■ **Task requirements**:
Should a line in the entries below contain "blue", return that line.

■ **The data**:
----

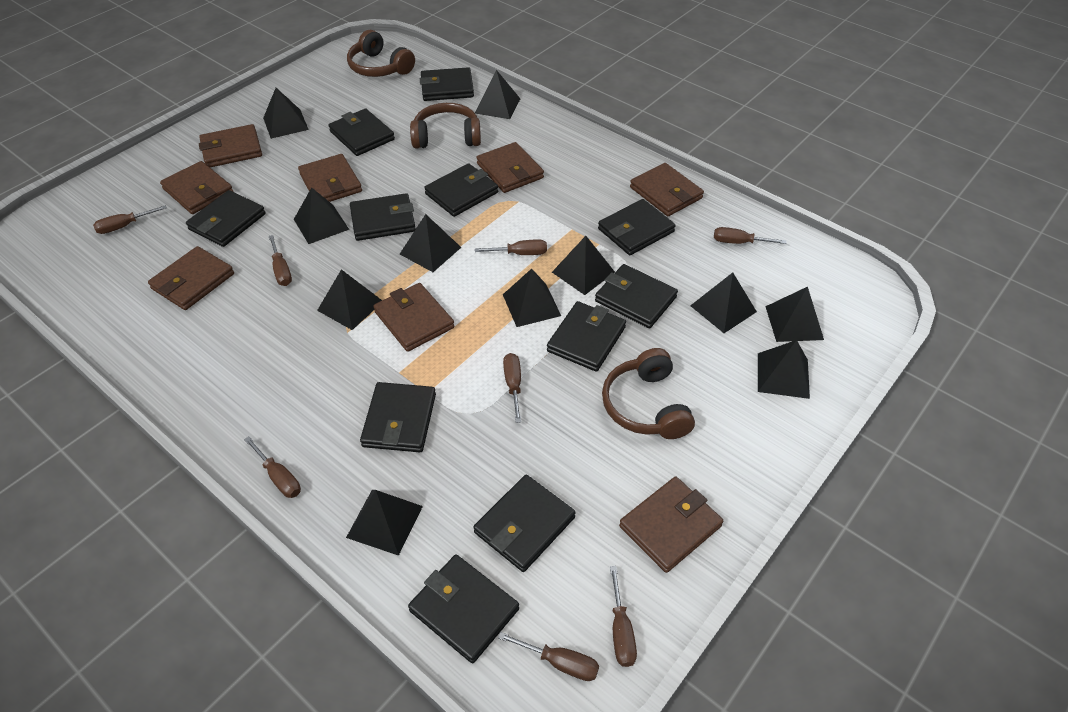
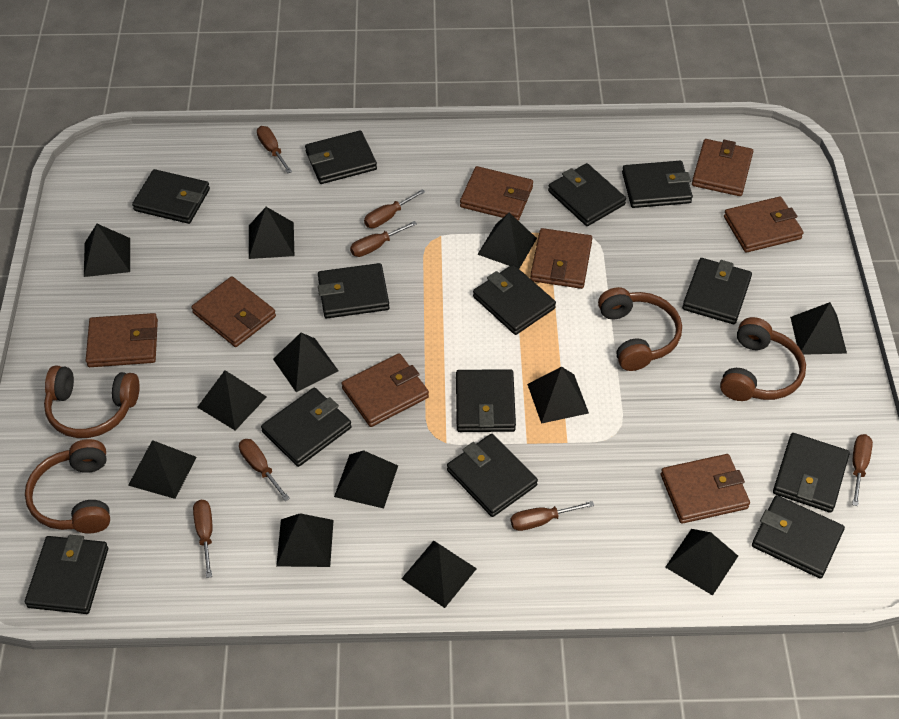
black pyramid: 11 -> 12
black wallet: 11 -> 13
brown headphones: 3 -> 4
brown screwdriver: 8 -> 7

----

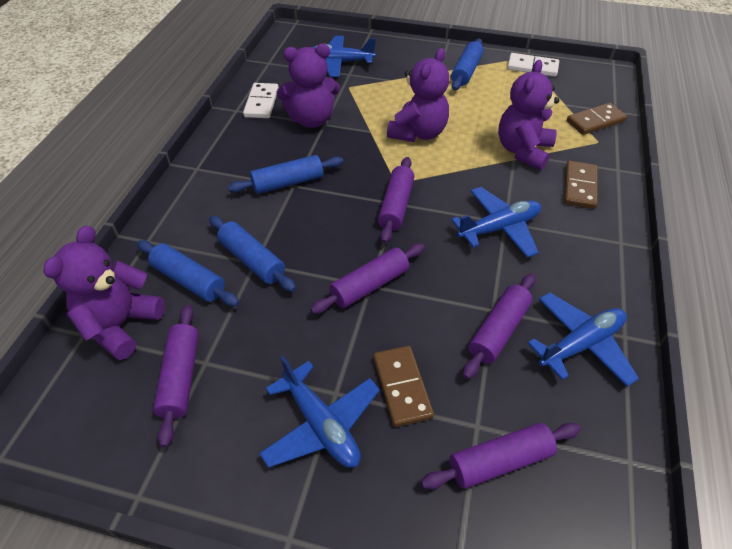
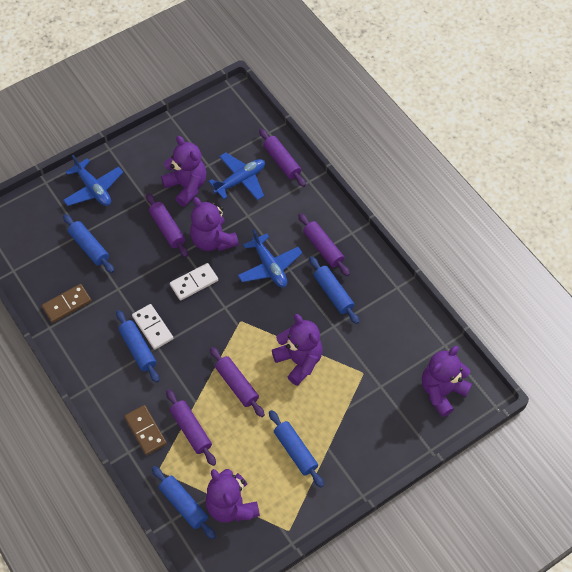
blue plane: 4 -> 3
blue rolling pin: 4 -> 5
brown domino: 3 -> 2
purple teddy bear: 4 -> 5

----

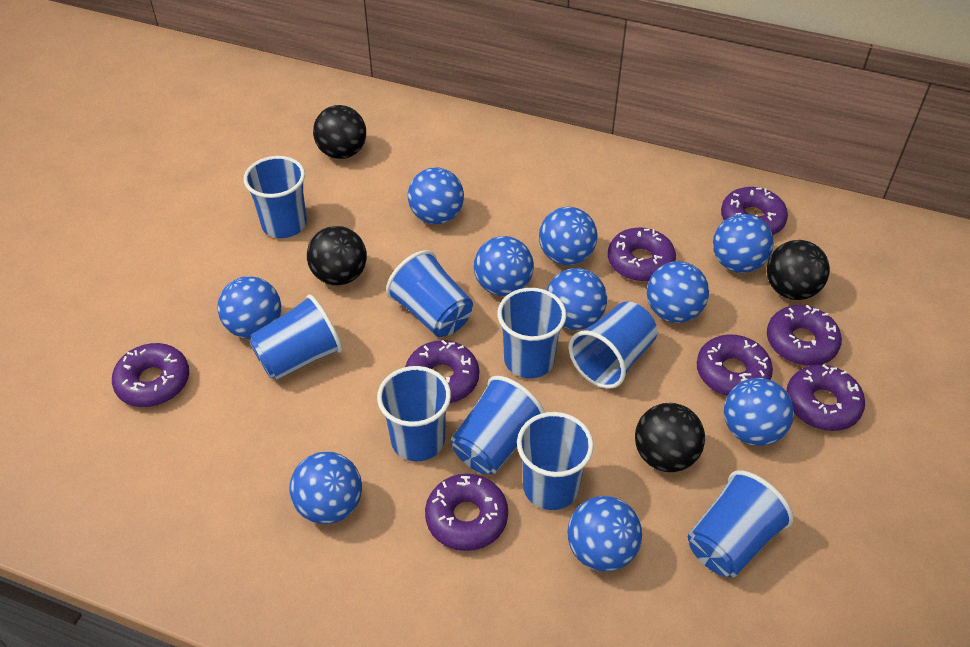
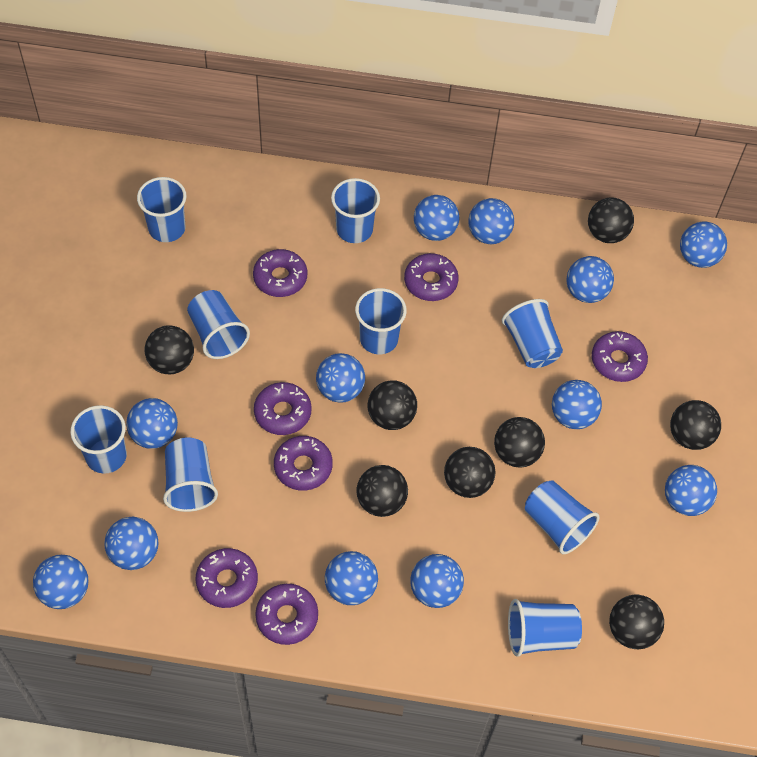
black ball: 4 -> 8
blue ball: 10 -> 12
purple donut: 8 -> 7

----

■ **Reply to the exercise**:
blue plane: 4 -> 3
blue rolling pin: 4 -> 5
blue ball: 10 -> 12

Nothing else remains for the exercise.